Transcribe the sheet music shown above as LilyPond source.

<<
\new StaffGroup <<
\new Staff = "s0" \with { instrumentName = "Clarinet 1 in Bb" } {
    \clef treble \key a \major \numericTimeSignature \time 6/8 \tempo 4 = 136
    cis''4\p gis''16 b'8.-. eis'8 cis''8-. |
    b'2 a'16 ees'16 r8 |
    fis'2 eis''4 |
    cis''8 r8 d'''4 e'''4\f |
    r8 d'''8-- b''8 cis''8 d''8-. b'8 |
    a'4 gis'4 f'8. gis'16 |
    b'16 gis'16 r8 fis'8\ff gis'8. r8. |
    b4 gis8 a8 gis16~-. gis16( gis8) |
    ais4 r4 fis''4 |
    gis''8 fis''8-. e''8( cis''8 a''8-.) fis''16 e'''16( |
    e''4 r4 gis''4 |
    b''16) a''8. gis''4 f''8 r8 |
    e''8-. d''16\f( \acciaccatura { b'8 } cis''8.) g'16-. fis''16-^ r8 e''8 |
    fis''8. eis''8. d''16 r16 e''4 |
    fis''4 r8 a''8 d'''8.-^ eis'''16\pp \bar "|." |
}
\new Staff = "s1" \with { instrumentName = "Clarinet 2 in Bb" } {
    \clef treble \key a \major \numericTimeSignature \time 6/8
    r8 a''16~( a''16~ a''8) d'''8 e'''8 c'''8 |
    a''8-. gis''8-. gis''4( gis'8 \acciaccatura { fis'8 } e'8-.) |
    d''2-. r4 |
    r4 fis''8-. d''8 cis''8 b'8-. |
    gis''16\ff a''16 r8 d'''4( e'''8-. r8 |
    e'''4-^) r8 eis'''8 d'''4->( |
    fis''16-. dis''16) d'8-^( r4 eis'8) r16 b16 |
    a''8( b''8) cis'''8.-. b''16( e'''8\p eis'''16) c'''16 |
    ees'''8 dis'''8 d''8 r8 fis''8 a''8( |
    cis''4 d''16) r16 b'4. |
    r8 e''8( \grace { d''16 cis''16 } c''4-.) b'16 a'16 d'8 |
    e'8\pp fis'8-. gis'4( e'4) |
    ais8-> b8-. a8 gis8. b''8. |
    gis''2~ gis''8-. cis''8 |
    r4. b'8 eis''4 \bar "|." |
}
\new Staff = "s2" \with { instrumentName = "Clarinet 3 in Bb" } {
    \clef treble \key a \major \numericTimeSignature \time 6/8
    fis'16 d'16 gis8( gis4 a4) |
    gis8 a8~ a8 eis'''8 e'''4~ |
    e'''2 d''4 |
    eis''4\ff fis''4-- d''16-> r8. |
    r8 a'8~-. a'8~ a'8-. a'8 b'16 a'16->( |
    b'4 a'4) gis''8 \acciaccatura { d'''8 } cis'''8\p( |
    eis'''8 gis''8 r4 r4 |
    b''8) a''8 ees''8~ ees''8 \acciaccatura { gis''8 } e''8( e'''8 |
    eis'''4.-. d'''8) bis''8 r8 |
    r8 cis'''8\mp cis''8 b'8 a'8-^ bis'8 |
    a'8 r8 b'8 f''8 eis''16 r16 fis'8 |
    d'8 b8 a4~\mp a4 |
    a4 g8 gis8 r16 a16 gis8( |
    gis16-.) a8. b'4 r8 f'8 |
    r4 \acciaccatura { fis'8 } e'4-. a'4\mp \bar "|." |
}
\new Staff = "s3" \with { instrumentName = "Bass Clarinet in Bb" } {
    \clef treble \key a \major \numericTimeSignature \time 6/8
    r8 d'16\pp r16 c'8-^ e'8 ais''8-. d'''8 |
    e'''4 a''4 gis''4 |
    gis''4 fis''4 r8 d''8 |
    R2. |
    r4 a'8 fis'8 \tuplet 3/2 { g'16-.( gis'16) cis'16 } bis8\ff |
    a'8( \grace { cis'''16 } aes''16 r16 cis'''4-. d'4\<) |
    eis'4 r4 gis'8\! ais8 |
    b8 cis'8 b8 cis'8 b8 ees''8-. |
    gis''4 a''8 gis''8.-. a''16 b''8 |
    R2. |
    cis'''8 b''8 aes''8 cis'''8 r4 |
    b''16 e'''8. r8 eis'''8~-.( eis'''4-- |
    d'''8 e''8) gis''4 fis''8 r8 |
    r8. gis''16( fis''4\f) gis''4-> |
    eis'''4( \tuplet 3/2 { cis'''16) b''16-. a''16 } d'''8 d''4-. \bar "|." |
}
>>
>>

* **What the task asks**:
Pull out every line of the material above that contains the string "grace", and treat uppercase and lowercase letters as different.

* **Answer**:
    r8 e''8( \grace { d''16 cis''16 } c''4-.) b'16 a'16 d'8 |
    a'8( \grace { cis'''16 } aes''16 r16 cis'''4-. d'4\<) |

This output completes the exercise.